__EXERCISE OBJECTIVE__.
Every line from the one containing "green bowling pin [642,316,714,365]" through the end of the data is to be copied exactly, and nothing outside that range.

__DATA SEGMENT__.

○ ○ ○ ○ ○

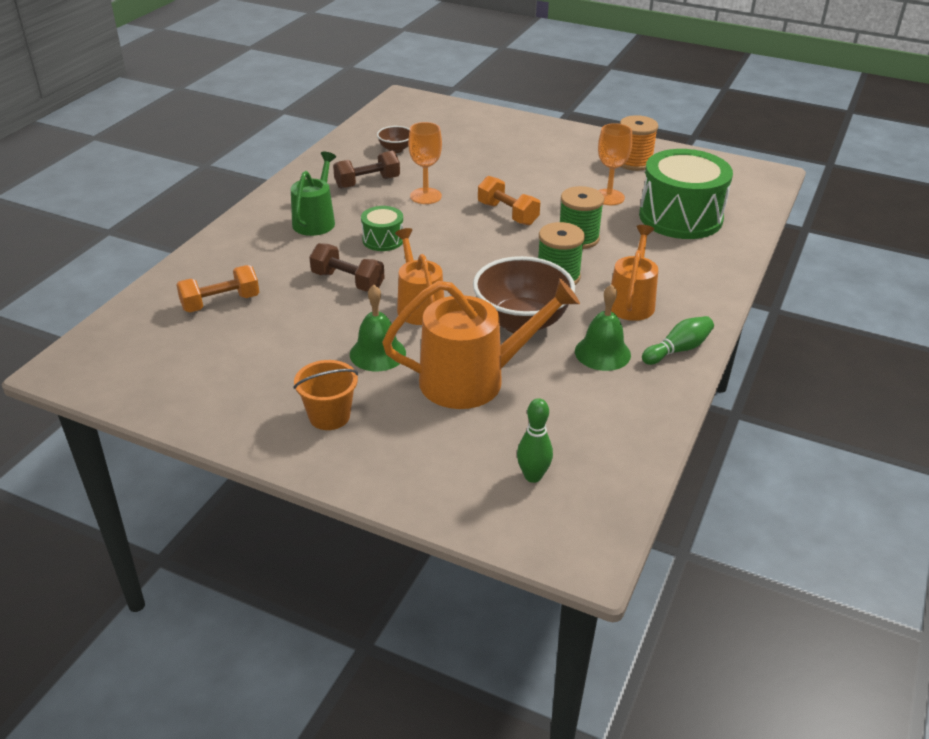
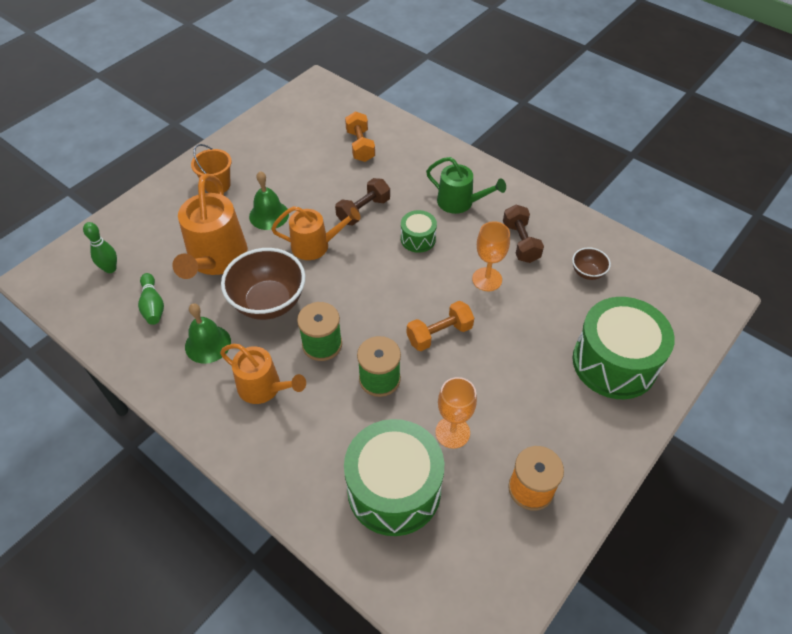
camera: 105 degrees right, 15 degrees up
green bowling pin [642,316,714,365] -> green bowling pin moved to [138,273,164,325]
none -> green drum [572,297,675,399]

○ ○ ○ ○ ○

__SOLUTION__.
green bowling pin [642,316,714,365] -> green bowling pin moved to [138,273,164,325]
none -> green drum [572,297,675,399]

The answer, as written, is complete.